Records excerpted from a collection
★ ★ ★ ★ ★ ★ ★

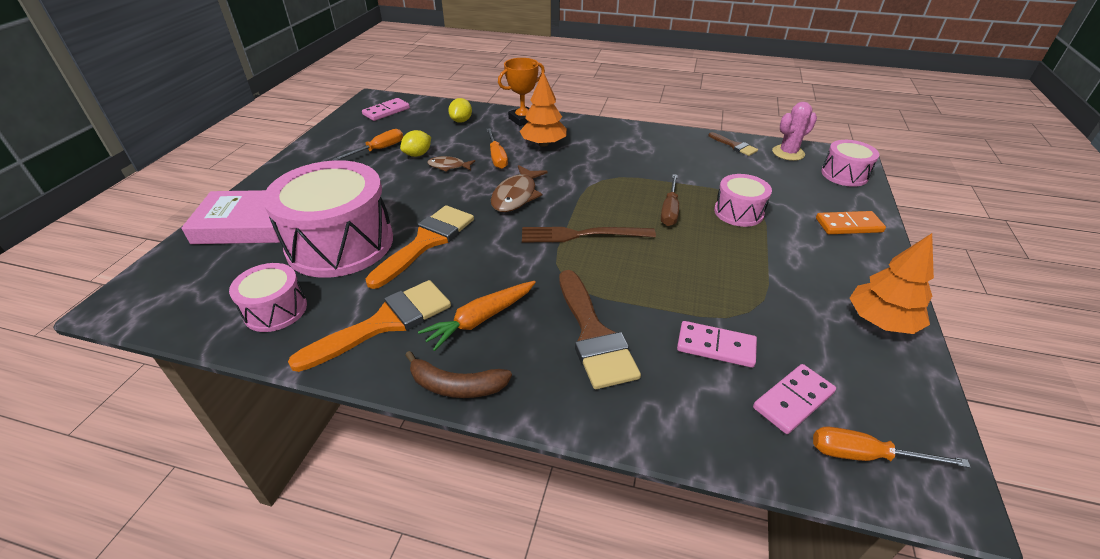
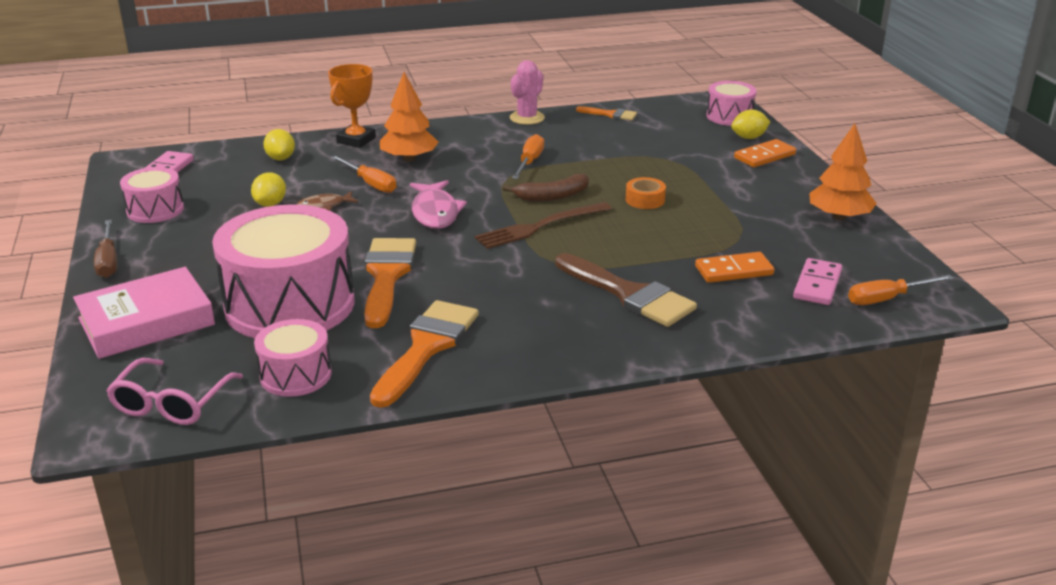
camera: 30 degrees left, 10 degrees down
(182, 301) = (172, 403): none -> pink glasses
(378, 150) = (213, 211): orange screwdriver -> orange screwdriver (529, 162)
(456, 385) = (549, 364): brown banana -> brown banana (552, 196)
(480, 319) = (517, 315): orange carrot -> none
(516, 196) = (435, 212): brown fish -> pink fish
(669, 210) = (602, 185): brown screwdriver -> brown screwdriver (108, 261)
(694, 237) = (645, 200): none -> orange tape
(716, 346) = (734, 270): pink domino -> orange domino
(734, 146) = (610, 114): brown brush -> orange brush
(738, 212) = (665, 170): pink drum -> pink drum (155, 210)
(788, 153) = (666, 109): pink cactus -> pink cactus (527, 118)
(847, 201) = (749, 137): none -> yellow lemon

★ ★ ★ ★ ★ ★ ★

PROBLEM: Respond with the exact lines running from the one that contains "(788, 153) = (666, 109): pink" through the last line of the data above, and no other lines.

EXPECTED ANSWER:
(788, 153) = (666, 109): pink cactus -> pink cactus (527, 118)
(847, 201) = (749, 137): none -> yellow lemon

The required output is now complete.